◆ To do: Transcribe the data as written, minus images.

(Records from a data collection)
────────────────────────────────────────
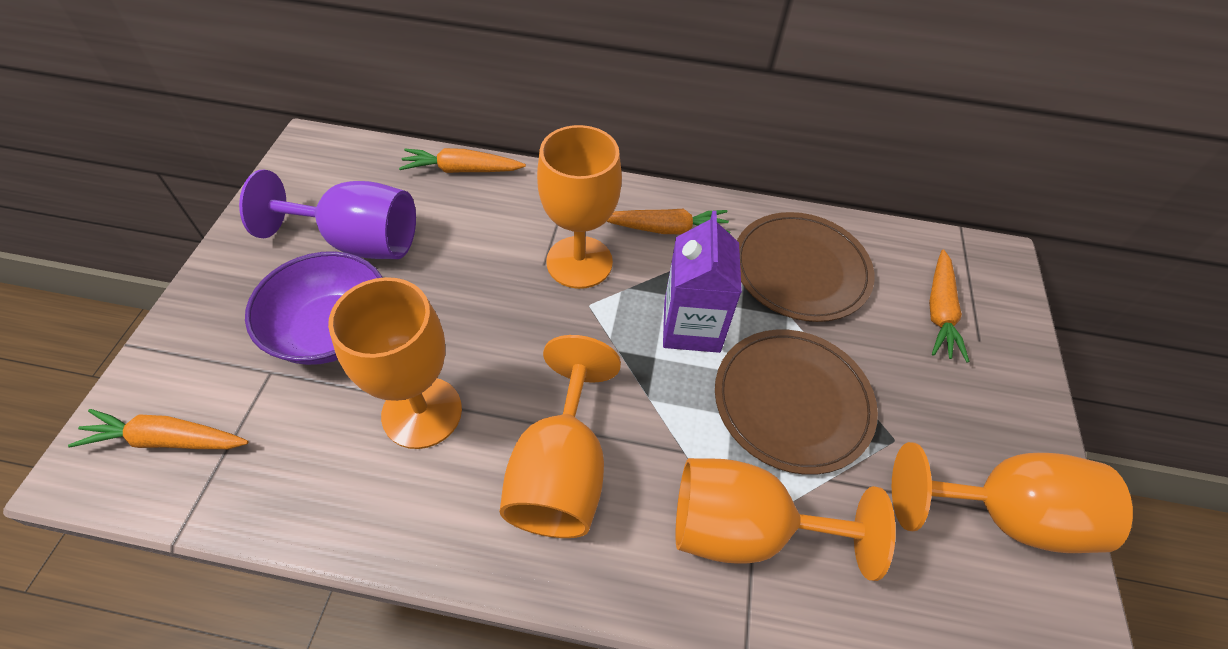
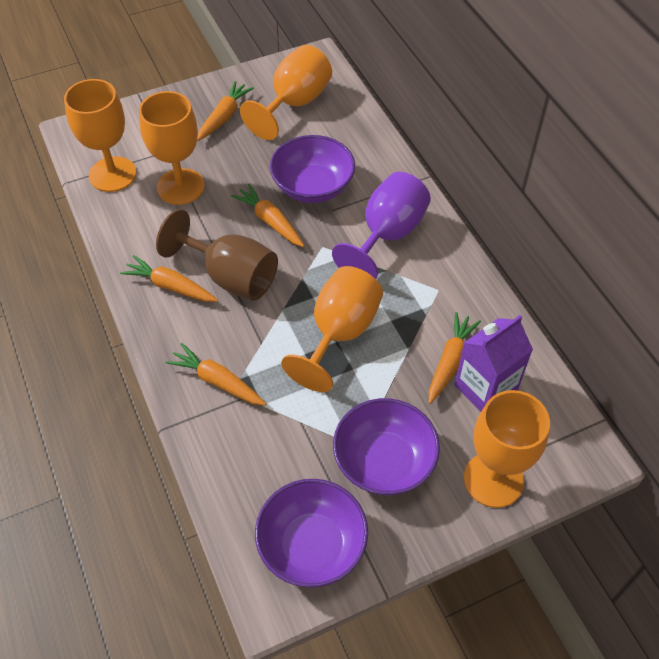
brown goblet: none = 0 -> [156,209,278,301] = 1
brown plate: [715,329,878,475] [737,212,875,322] = 2 -> none = 0
orange carrot: [68,409,249,449] [399,148,526,173] [606,209,730,234] [929,249,969,362] = 4 -> [120,255,218,302] [165,343,266,406] [197,81,254,141] [231,184,304,247] [429,312,481,404] = 5
purple bowl: [245,251,383,365] = 1 -> [255,479,368,588] [270,135,355,203] [333,398,440,495] = 3

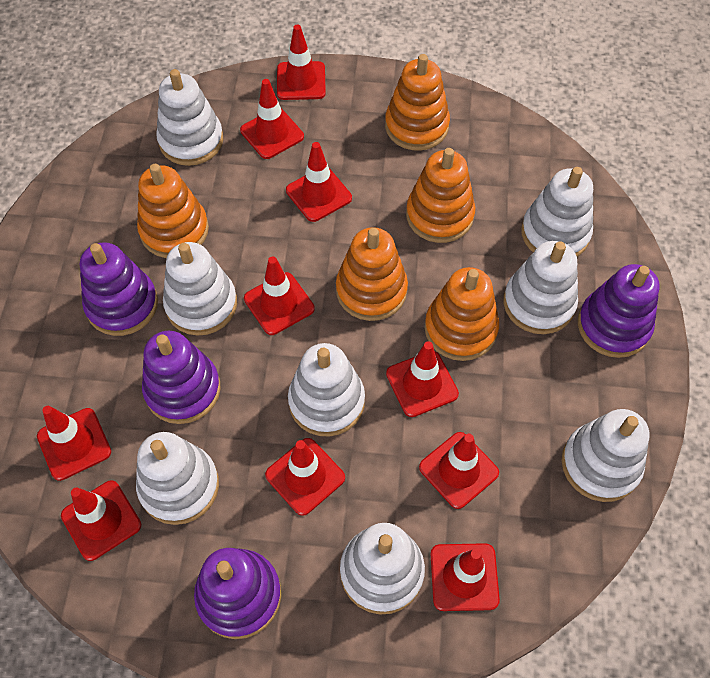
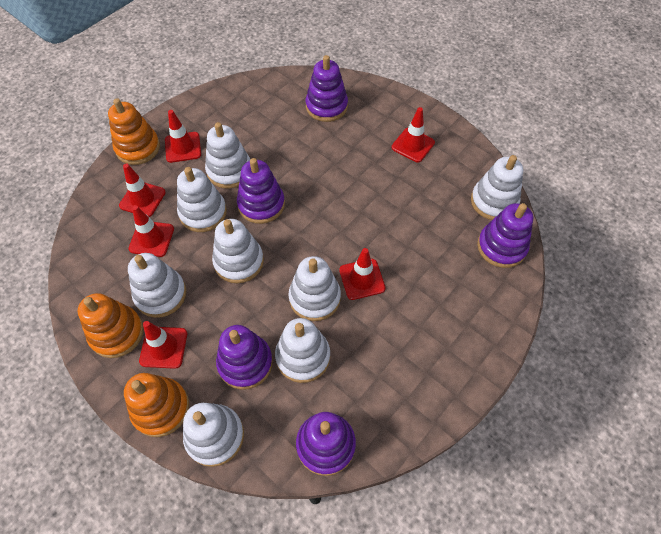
orange stacking toy: [137,164,209,258] [336,227,408,321] [385,54,450,151] [406,148,475,243] [425,267,499,361] = 5 -> [78,293,144,358] [108,98,160,165] [124,373,189,437] = 3
purple stacking toy: [80,242,158,336] [142,331,221,424] [194,548,281,639] [578,264,660,358] = 4 -> [216,325,273,390] [237,158,285,224] [296,412,356,476] [306,55,348,122] [477,203,533,268] = 5
red traffic cone: [37,406,111,481] [61,480,141,561] [240,79,304,159] [244,256,315,335] [265,438,345,516] [277,25,326,100] [286,142,352,222] [386,341,459,417] [419,432,499,509] [430,543,500,611] = 10 -> [119,163,166,217] [129,205,174,257] [139,321,187,369] [165,110,201,163] [339,248,386,300] [392,107,435,162] = 6

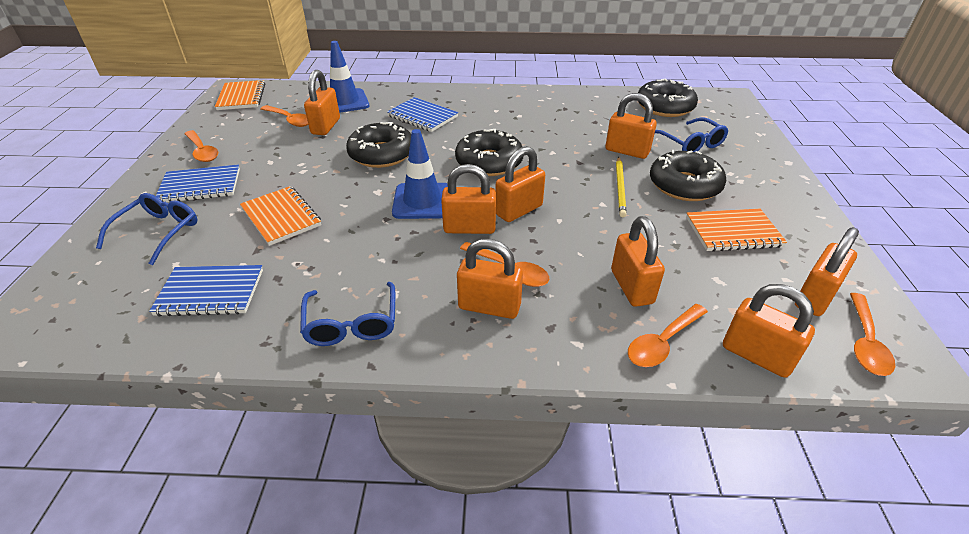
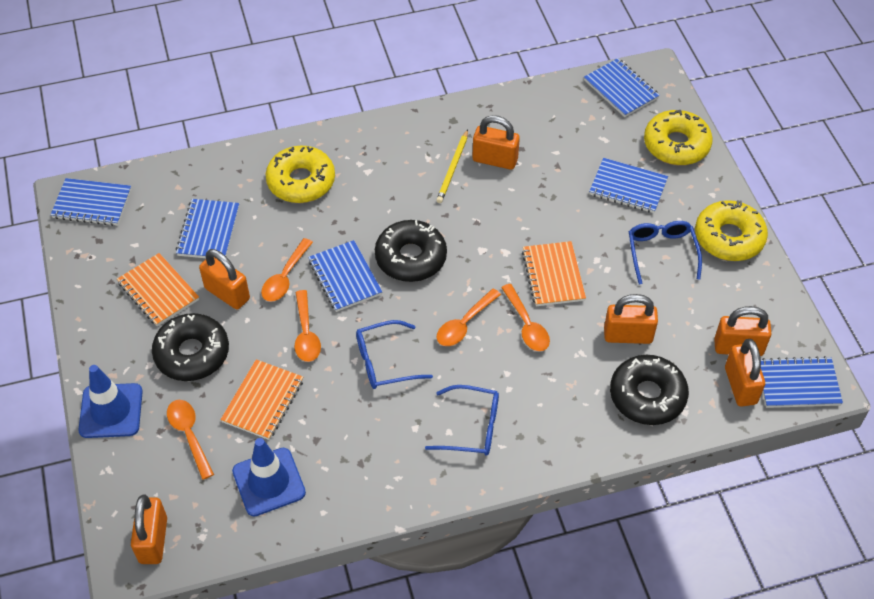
black donut: [346,122,411,168] [455,129,523,176] [638,79,698,117] [650,150,727,201] = 4 -> [152,313,229,381] [375,220,447,282] [610,355,689,425] = 3
blue notebook: [149,265,263,317] [156,164,240,202] [387,97,458,132] = 3 -> [51,178,131,226] [176,199,239,258] [308,240,382,312] [584,58,660,117] [589,158,668,213] [761,356,843,408] = 6
orange padlock: [304,70,340,135] [441,164,496,234] [457,239,523,319] [496,146,545,222] [605,93,657,159] [611,216,665,307] [723,284,815,378] [795,227,859,316] = 8 -> [131,495,167,564] [199,249,250,309] [472,115,520,170] [604,294,658,344] [714,306,771,356] [725,339,765,407] = 6
yellow donut: none = 0 -> [266,146,335,203] [644,110,713,165] [695,200,768,261] = 3

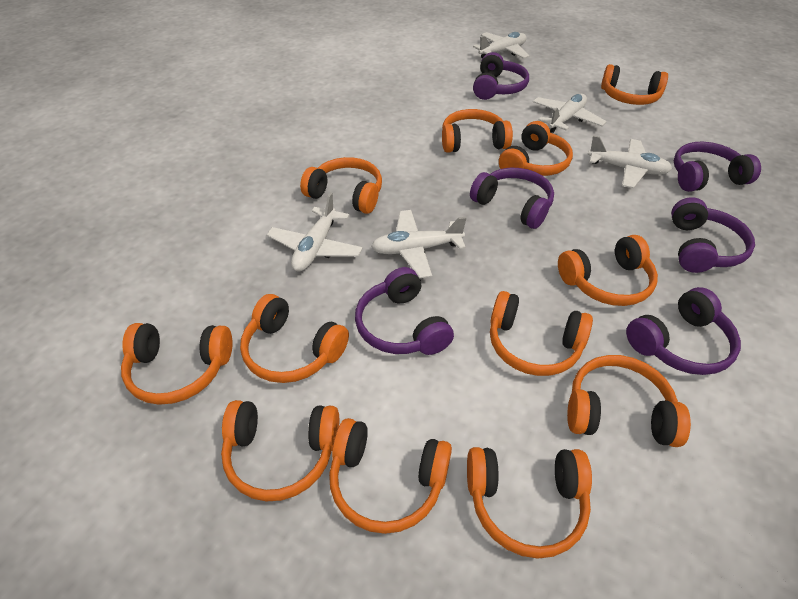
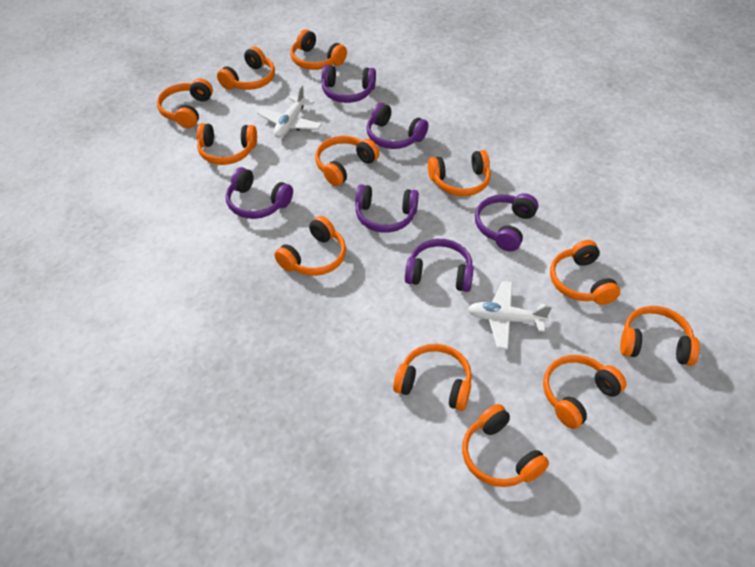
white plane: [267,192,363,272] [371,210,466,279] [473,32,530,59] [533,94,607,133] [588,135,672,188] = 5 -> [257,86,322,138] [468,281,552,349] = 2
────────────────────────────────────────
◆ Answer section:
brown goblet: none = 0 -> [156,209,278,301] = 1
brown plate: [715,329,878,475] [737,212,875,322] = 2 -> none = 0
orange carrot: [68,409,249,449] [399,148,526,173] [606,209,730,234] [929,249,969,362] = 4 -> [120,255,218,302] [165,343,266,406] [197,81,254,141] [231,184,304,247] [429,312,481,404] = 5
purple bowl: [245,251,383,365] = 1 -> [255,479,368,588] [270,135,355,203] [333,398,440,495] = 3

orange stacking toy: [137,164,209,258] [336,227,408,321] [385,54,450,151] [406,148,475,243] [425,267,499,361] = 5 -> [78,293,144,358] [108,98,160,165] [124,373,189,437] = 3
purple stacking toy: [80,242,158,336] [142,331,221,424] [194,548,281,639] [578,264,660,358] = 4 -> [216,325,273,390] [237,158,285,224] [296,412,356,476] [306,55,348,122] [477,203,533,268] = 5
red traffic cone: [37,406,111,481] [61,480,141,561] [240,79,304,159] [244,256,315,335] [265,438,345,516] [277,25,326,100] [286,142,352,222] [386,341,459,417] [419,432,499,509] [430,543,500,611] = 10 -> [119,163,166,217] [129,205,174,257] [139,321,187,369] [165,110,201,163] [339,248,386,300] [392,107,435,162] = 6

black donut: [346,122,411,168] [455,129,523,176] [638,79,698,117] [650,150,727,201] = 4 -> [152,313,229,381] [375,220,447,282] [610,355,689,425] = 3
blue notebook: [149,265,263,317] [156,164,240,202] [387,97,458,132] = 3 -> [51,178,131,226] [176,199,239,258] [308,240,382,312] [584,58,660,117] [589,158,668,213] [761,356,843,408] = 6
orange padlock: [304,70,340,135] [441,164,496,234] [457,239,523,319] [496,146,545,222] [605,93,657,159] [611,216,665,307] [723,284,815,378] [795,227,859,316] = 8 -> [131,495,167,564] [199,249,250,309] [472,115,520,170] [604,294,658,344] [714,306,771,356] [725,339,765,407] = 6
yellow donut: none = 0 -> [266,146,335,203] [644,110,713,165] [695,200,768,261] = 3

white plane: [267,192,363,272] [371,210,466,279] [473,32,530,59] [533,94,607,133] [588,135,672,188] = 5 -> [257,86,322,138] [468,281,552,349] = 2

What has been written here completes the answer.